# [Your goal]
Reproduce each of the records below word for word, without changing anything.
┌─ Records provided
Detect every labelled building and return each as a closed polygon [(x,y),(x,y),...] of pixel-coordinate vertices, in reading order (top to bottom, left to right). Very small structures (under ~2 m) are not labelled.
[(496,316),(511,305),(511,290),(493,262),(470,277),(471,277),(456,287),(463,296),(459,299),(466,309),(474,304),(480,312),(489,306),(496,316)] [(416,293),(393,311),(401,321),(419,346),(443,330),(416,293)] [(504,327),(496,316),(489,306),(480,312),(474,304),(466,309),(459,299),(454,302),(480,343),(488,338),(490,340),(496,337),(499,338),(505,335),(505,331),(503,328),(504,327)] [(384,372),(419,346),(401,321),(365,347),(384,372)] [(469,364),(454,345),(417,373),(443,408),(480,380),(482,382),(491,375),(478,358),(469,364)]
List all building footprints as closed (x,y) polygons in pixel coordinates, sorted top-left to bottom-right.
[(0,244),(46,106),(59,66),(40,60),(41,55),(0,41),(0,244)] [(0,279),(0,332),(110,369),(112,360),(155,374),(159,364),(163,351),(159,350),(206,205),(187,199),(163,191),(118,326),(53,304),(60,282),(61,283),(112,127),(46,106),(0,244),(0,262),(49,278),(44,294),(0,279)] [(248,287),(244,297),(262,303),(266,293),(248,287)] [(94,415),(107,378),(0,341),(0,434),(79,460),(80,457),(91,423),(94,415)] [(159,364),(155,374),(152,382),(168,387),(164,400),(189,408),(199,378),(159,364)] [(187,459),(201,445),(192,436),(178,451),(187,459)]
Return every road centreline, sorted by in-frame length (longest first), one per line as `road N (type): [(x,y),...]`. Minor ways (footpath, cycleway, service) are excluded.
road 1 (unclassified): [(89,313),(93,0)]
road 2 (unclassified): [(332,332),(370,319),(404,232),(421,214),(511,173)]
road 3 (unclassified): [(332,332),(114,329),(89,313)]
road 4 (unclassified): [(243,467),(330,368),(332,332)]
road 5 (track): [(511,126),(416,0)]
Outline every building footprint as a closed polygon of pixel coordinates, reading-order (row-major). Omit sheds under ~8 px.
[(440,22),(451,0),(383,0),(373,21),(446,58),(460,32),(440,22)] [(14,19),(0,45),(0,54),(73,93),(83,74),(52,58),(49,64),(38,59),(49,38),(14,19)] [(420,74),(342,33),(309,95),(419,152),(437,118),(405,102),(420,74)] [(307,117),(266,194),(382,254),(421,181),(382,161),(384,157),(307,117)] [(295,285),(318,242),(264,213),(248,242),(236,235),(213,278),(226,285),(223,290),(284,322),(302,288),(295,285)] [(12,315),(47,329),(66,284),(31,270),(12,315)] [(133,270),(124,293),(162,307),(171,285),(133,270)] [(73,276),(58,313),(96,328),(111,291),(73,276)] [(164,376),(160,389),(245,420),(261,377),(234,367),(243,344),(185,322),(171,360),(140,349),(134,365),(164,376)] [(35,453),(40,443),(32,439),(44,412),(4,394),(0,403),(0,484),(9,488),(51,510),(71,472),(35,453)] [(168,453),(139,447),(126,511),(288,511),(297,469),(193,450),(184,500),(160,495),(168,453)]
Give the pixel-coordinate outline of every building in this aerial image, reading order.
└─
# [Written response]
Detect every labelled building and return each as a closed polygon [(x,y),(x,y),...] of pixel-coordinate vertices, in reading order (top to bottom, left to right). Very small structures (under ~2 m) are not labelled.
[(496,316),(511,305),(511,290),(493,262),(470,277),(471,277),(456,287),(463,296),(459,299),(466,309),(474,304),(480,312),(489,306),(496,316)] [(416,293),(393,311),(401,321),(419,346),(443,330),(416,293)] [(504,327),(496,316),(489,306),(480,312),(474,304),(466,309),(459,299),(454,302),(480,343),(488,338),(490,340),(496,337),(499,338),(505,335),(505,331),(503,328),(504,327)] [(384,372),(419,346),(401,321),(365,347),(384,372)] [(469,364),(454,345),(417,373),(443,408),(480,380),(482,382),(491,375),(478,358),(469,364)]
List all building footprints as closed (x,y) polygons in pixel coordinates, sorted top-left to bottom-right.
[(0,244),(46,106),(59,66),(40,60),(41,55),(0,41),(0,244)] [(0,279),(0,332),(110,369),(112,360),(155,374),(159,364),(163,351),(159,350),(206,205),(187,199),(163,191),(118,326),(53,304),(60,282),(61,283),(112,127),(46,106),(0,244),(0,262),(49,278),(44,294),(0,279)] [(248,287),(244,297),(262,303),(266,293),(248,287)] [(94,415),(107,378),(0,341),(0,434),(79,460),(80,457),(91,423),(94,415)] [(159,364),(155,374),(152,382),(168,387),(164,400),(189,408),(199,378),(159,364)] [(187,459),(201,445),(192,436),(178,451),(187,459)]
Return every road centreline, sorted by in-frame length (longest first), one per line as `road N (type): [(x,y),...]`. Minor ways (footpath, cycleway, service) are excluded.
road 1 (unclassified): [(89,313),(93,0)]
road 2 (unclassified): [(332,332),(370,319),(404,232),(421,214),(511,173)]
road 3 (unclassified): [(332,332),(114,329),(89,313)]
road 4 (unclassified): [(243,467),(330,368),(332,332)]
road 5 (track): [(511,126),(416,0)]
Outline every building footprint as a closed polygon of pixel coordinates, reading-order (row-major). Omit sheds under ~8 px.
[(440,22),(451,0),(383,0),(373,21),(446,58),(460,32),(440,22)] [(14,19),(0,45),(0,54),(73,93),(83,74),(52,58),(49,64),(38,59),(49,38),(14,19)] [(420,74),(342,33),(309,95),(419,152),(437,118),(405,102),(420,74)] [(307,117),(266,194),(382,254),(421,181),(382,161),(384,157),(307,117)] [(295,285),(318,242),(264,213),(248,242),(236,235),(213,278),(226,285),(223,290),(284,322),(302,288),(295,285)] [(12,315),(47,329),(66,284),(31,270),(12,315)] [(133,270),(124,293),(162,307),(171,285),(133,270)] [(73,276),(58,313),(96,328),(111,291),(73,276)] [(164,376),(160,389),(245,420),(261,377),(234,367),(243,344),(185,322),(171,360),(140,349),(134,365),(164,376)] [(35,453),(40,443),(32,439),(44,412),(4,394),(0,403),(0,484),(9,488),(51,510),(71,472),(35,453)] [(168,453),(139,447),(126,511),(288,511),(297,469),(193,450),(184,500),(160,495),(168,453)]
Give the pixel-coordinate outline of every building in this aerial image, reading order.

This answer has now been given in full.